__Work task__:
Copy each line from the data that has the word "plus" in it.

(Change listing data)
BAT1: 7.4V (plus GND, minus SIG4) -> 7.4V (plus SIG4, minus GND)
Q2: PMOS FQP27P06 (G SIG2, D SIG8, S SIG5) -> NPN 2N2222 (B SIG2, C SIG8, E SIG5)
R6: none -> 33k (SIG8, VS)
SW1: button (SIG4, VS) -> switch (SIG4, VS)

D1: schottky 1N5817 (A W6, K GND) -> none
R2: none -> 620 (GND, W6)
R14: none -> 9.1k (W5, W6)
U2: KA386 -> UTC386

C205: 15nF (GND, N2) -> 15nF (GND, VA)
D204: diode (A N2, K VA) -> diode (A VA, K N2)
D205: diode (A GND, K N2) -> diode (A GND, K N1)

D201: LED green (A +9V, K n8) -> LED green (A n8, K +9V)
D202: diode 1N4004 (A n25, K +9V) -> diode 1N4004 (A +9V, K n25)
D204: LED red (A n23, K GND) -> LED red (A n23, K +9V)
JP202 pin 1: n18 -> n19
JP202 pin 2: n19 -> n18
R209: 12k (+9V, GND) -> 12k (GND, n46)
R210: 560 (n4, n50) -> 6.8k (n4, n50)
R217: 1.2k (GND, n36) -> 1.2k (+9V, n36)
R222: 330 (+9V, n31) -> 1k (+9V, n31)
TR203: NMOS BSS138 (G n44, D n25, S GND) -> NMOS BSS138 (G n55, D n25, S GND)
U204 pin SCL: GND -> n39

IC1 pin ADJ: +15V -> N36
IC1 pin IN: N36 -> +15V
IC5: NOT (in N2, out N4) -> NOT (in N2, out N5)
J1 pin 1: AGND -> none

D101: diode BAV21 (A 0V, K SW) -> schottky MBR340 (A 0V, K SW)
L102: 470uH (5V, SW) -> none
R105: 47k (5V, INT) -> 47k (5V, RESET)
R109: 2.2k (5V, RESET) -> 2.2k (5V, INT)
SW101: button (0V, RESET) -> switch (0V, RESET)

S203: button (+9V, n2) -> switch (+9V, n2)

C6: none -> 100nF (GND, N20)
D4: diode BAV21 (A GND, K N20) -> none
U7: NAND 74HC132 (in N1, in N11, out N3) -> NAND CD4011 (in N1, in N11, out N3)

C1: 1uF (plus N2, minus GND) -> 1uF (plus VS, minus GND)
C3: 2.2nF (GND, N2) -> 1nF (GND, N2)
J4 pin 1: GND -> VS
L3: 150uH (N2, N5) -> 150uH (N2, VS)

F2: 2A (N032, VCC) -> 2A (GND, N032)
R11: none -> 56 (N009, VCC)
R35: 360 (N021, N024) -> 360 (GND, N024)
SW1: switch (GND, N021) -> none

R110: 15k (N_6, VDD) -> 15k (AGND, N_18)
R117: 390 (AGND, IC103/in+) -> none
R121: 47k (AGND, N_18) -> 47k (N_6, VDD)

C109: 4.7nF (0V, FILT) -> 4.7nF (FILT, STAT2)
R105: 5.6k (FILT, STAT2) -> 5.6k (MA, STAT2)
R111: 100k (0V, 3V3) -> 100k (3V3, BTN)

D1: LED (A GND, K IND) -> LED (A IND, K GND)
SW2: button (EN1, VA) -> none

__Result of this task__:
BAT1: 7.4V (plus GND, minus SIG4) -> 7.4V (plus SIG4, minus GND)
C1: 1uF (plus N2, minus GND) -> 1uF (plus VS, minus GND)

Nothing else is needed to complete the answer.